**REQUIREMENT**:
Every line with "GRAY" in it must be copied from the data.

**INPUT DATA**:
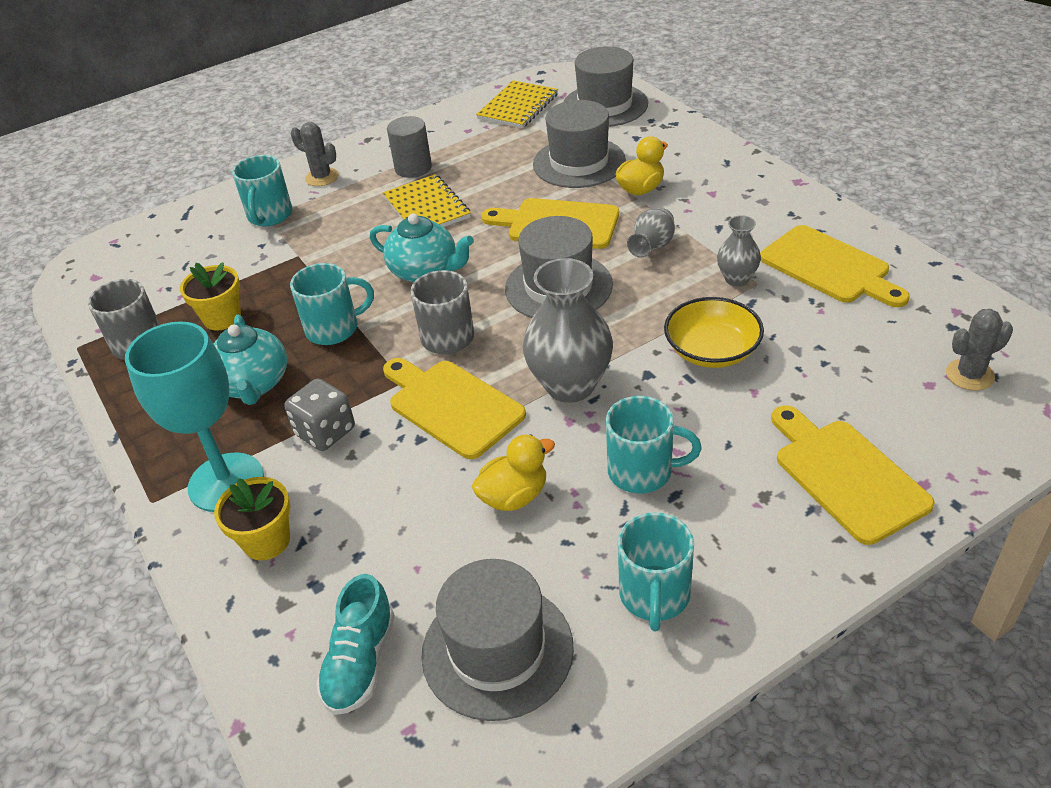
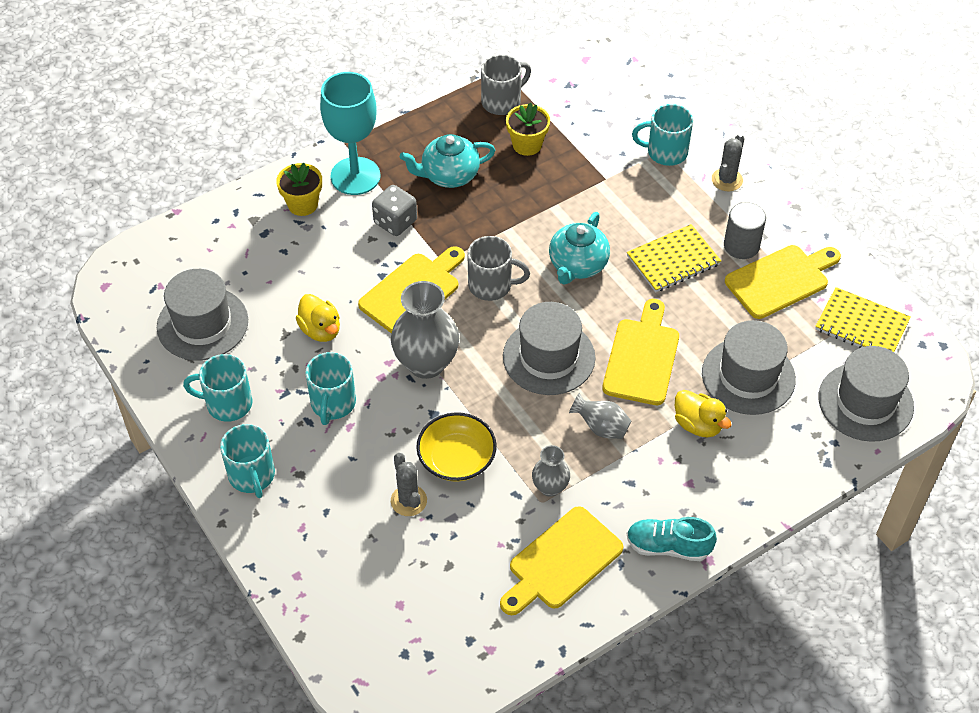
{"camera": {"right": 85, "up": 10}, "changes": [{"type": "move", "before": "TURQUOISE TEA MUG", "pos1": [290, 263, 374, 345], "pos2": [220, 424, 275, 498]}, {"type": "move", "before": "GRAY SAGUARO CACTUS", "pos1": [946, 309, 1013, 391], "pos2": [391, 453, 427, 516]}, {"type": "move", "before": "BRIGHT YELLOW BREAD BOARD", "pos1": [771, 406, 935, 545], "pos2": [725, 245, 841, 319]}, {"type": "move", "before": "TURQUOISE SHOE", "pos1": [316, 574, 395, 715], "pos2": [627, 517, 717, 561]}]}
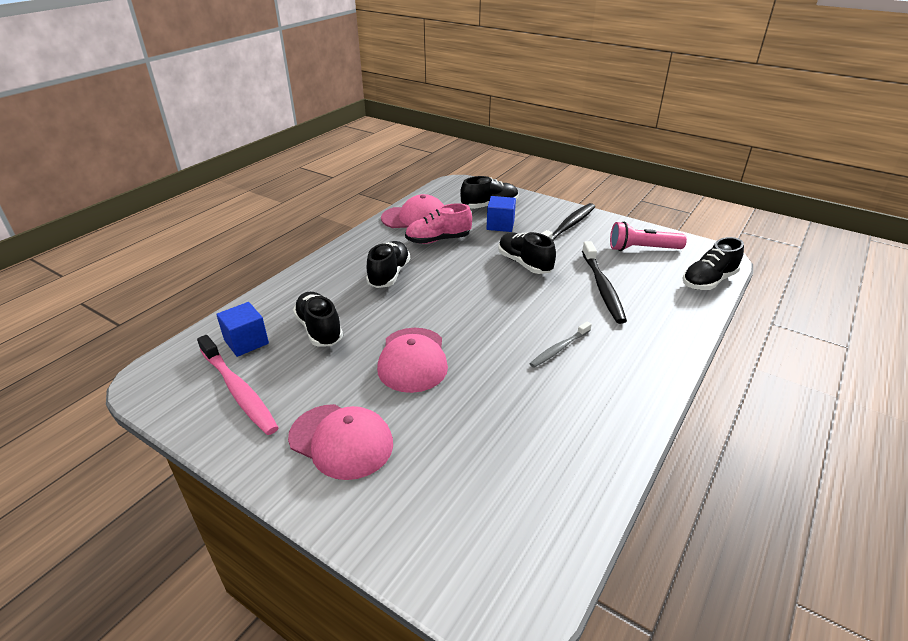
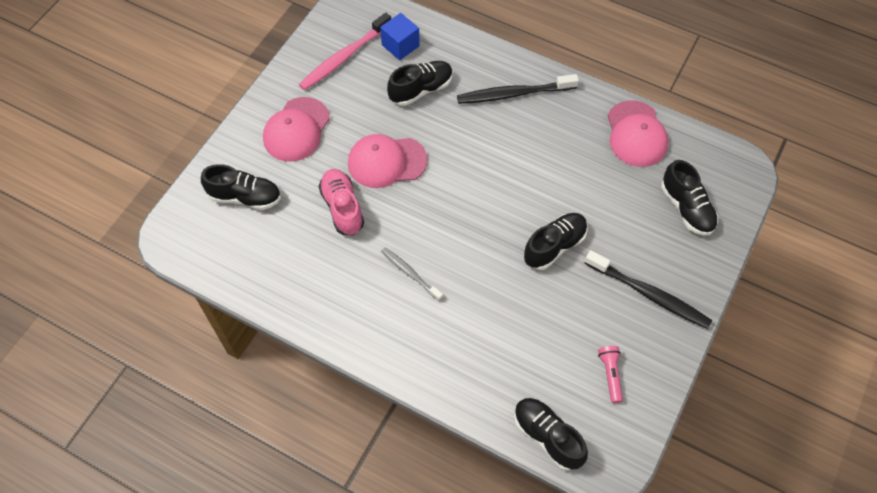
{"camera": {"right": 85, "up": 25}, "changes": [{"type": "delete", "before": "BLUE CUBE", "pos1": [487, 196, 516, 232]}, {"type": "move", "before": "ROSY SHOE", "pos1": [405, 203, 472, 244], "pos2": [319, 169, 364, 235]}, {"type": "resize", "before": "ROSY TORCH", "pos1": [610, 222, 687, 251], "pos2": [598, 346, 623, 403], "scale": 0.62}, {"type": "move", "before": "EBONY SHOE", "pos1": [366, 241, 410, 288], "pos2": [201, 164, 281, 210]}, {"type": "move", "before": "EBONY TOOTH BRUSH", "pos1": [582, 241, 627, 324], "pos2": [457, 74, 579, 104]}]}
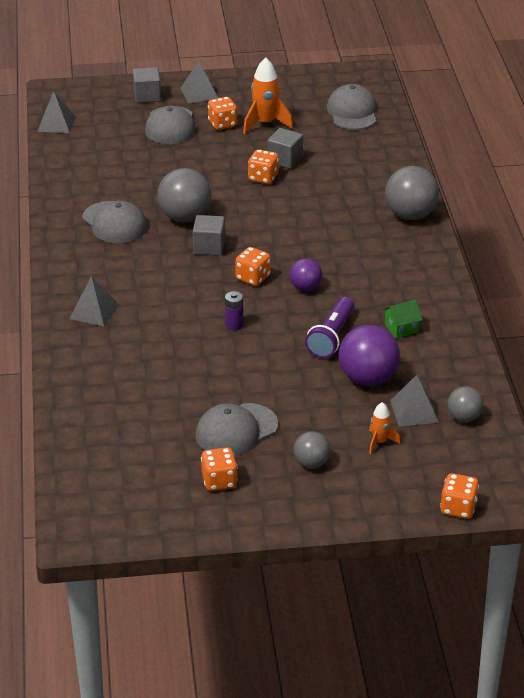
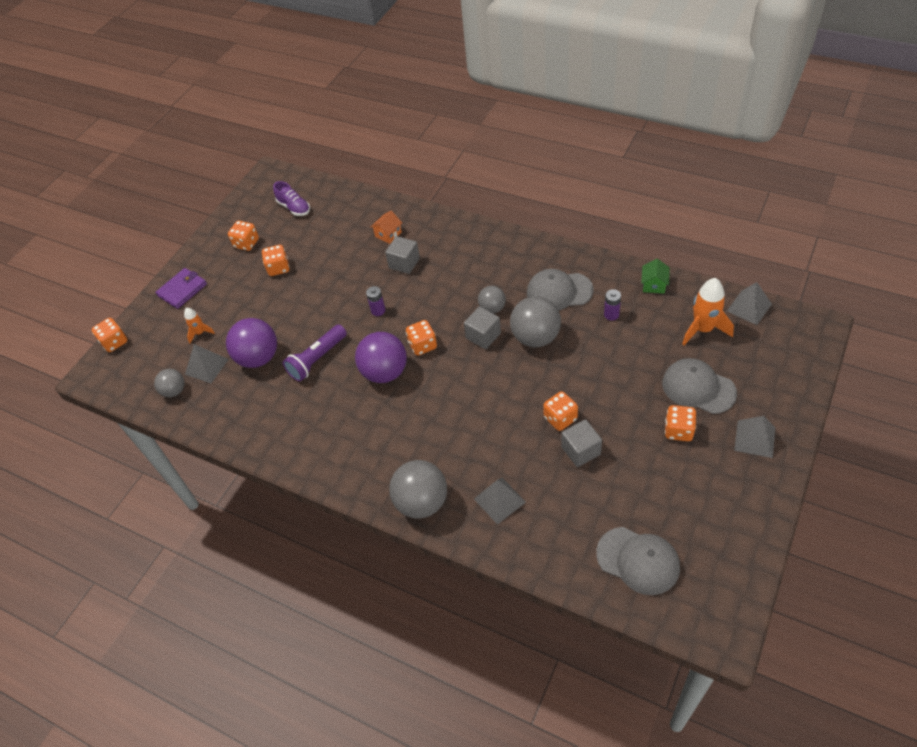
{"camera": {"right": 130, "up": 15}, "changes": [{"type": "move", "before": "ORANGE ROCKET", "pos1": [243, 57, 293, 134], "pos2": [682, 278, 734, 346]}, {"type": "move", "before": "GRAY CUBE", "pos1": [133, 67, 161, 103], "pos2": [385, 236, 420, 274]}, {"type": "resize", "before": "ROYAL PURPLE SPHERE", "pos1": [290, 258, 322, 291], "pos2": [355, 332, 407, 383], "scale": 1.75}, {"type": "move", "before": "GRAY PYRAMID SHAPE", "pos1": [69, 276, 119, 326], "pos2": [474, 478, 526, 525]}, {"type": "rotate", "before": "ROYAL PURPLE TORCH", "pos1": [305, 297, 355, 358], "pos2": [283, 324, 347, 382], "turn": -105}, {"type": "move", "before": "LEAF-GREEN COTTAGE", "pos1": [383, 300, 423, 338], "pos2": [641, 259, 670, 294]}, {"type": "replace", "before": "GRAY CAP", "after": "ORANGE DIE", "pos1": [196, 403, 278, 456], "pos2": [262, 245, 290, 276]}, {"type": "move", "before": "GRAY SPHERE", "pos1": [294, 431, 331, 468], "pos2": [478, 286, 506, 313]}, {"type": "insert", "after": "ROYAL PURPLE SHOE", "pos2": [273, 181, 310, 216]}, {"type": "insert", "after": "ORANGE COTTAGE", "pos2": [370, 211, 402, 244]}, {"type": "insert", "after": "ROYAL PURPLE CARD WALLET", "pos2": [155, 268, 207, 309]}, {"type": "insert", "after": "ROYAL PURPLE BATTERY", "pos2": [604, 289, 621, 321]}]}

**ANSWER FOR THIS EXERCISE**:
{"camera": {"right": 85, "up": 10}, "changes": [{"type": "move", "before": "TURQUOISE TEA MUG", "pos1": [290, 263, 374, 345], "pos2": [220, 424, 275, 498]}, {"type": "move", "before": "GRAY SAGUARO CACTUS", "pos1": [946, 309, 1013, 391], "pos2": [391, 453, 427, 516]}, {"type": "move", "before": "BRIGHT YELLOW BREAD BOARD", "pos1": [771, 406, 935, 545], "pos2": [725, 245, 841, 319]}, {"type": "move", "before": "TURQUOISE SHOE", "pos1": [316, 574, 395, 715], "pos2": [627, 517, 717, 561]}]}
{"camera": {"right": 130, "up": 15}, "changes": [{"type": "move", "before": "ORANGE ROCKET", "pos1": [243, 57, 293, 134], "pos2": [682, 278, 734, 346]}, {"type": "move", "before": "GRAY CUBE", "pos1": [133, 67, 161, 103], "pos2": [385, 236, 420, 274]}, {"type": "resize", "before": "ROYAL PURPLE SPHERE", "pos1": [290, 258, 322, 291], "pos2": [355, 332, 407, 383], "scale": 1.75}, {"type": "move", "before": "GRAY PYRAMID SHAPE", "pos1": [69, 276, 119, 326], "pos2": [474, 478, 526, 525]}, {"type": "rotate", "before": "ROYAL PURPLE TORCH", "pos1": [305, 297, 355, 358], "pos2": [283, 324, 347, 382], "turn": -105}, {"type": "move", "before": "LEAF-GREEN COTTAGE", "pos1": [383, 300, 423, 338], "pos2": [641, 259, 670, 294]}, {"type": "replace", "before": "GRAY CAP", "after": "ORANGE DIE", "pos1": [196, 403, 278, 456], "pos2": [262, 245, 290, 276]}, {"type": "move", "before": "GRAY SPHERE", "pos1": [294, 431, 331, 468], "pos2": [478, 286, 506, 313]}, {"type": "insert", "after": "ROYAL PURPLE SHOE", "pos2": [273, 181, 310, 216]}, {"type": "insert", "after": "ORANGE COTTAGE", "pos2": [370, 211, 402, 244]}, {"type": "insert", "after": "ROYAL PURPLE CARD WALLET", "pos2": [155, 268, 207, 309]}, {"type": "insert", "after": "ROYAL PURPLE BATTERY", "pos2": [604, 289, 621, 321]}]}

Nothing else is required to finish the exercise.